ACTIVITY:
Among the entries below, count each line holding the word "white". Write only the number.
── THE DATA ──
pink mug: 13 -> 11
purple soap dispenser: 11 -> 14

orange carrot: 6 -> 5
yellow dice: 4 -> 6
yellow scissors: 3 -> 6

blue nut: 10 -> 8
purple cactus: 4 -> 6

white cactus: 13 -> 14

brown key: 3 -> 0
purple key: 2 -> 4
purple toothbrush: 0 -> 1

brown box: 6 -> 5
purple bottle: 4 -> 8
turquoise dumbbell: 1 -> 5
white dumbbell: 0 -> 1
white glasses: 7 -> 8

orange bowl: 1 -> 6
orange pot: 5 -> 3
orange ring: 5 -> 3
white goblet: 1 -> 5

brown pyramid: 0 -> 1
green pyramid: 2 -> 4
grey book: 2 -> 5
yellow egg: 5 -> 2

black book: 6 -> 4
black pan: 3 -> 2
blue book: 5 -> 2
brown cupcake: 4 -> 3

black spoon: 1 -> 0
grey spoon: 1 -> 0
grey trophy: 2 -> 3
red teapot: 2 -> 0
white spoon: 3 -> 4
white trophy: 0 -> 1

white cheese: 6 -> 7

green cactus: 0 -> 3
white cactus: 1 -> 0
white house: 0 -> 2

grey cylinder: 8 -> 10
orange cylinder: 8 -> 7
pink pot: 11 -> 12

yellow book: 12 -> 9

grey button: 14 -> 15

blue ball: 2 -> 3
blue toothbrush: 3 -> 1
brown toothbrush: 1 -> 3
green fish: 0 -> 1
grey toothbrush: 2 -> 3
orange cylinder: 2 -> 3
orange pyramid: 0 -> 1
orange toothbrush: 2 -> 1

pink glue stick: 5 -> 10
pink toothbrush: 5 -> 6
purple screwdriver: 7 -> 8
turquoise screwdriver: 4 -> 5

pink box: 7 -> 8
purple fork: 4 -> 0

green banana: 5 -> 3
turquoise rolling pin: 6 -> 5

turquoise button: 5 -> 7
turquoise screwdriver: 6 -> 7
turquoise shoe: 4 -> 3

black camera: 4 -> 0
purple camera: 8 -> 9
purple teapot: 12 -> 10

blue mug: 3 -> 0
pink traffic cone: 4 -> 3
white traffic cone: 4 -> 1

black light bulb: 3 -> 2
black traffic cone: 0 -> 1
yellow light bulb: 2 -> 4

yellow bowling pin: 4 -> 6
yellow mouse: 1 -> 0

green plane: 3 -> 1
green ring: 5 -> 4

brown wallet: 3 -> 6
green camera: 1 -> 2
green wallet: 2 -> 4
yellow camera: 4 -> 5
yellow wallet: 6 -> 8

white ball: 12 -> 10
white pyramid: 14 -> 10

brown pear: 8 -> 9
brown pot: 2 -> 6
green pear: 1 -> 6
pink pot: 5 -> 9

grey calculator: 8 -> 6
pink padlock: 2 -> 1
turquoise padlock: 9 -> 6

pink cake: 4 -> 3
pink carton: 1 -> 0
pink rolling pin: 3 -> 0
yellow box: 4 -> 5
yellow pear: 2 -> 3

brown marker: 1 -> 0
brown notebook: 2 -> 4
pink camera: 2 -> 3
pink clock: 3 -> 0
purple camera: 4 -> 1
───
OUTPUT:
12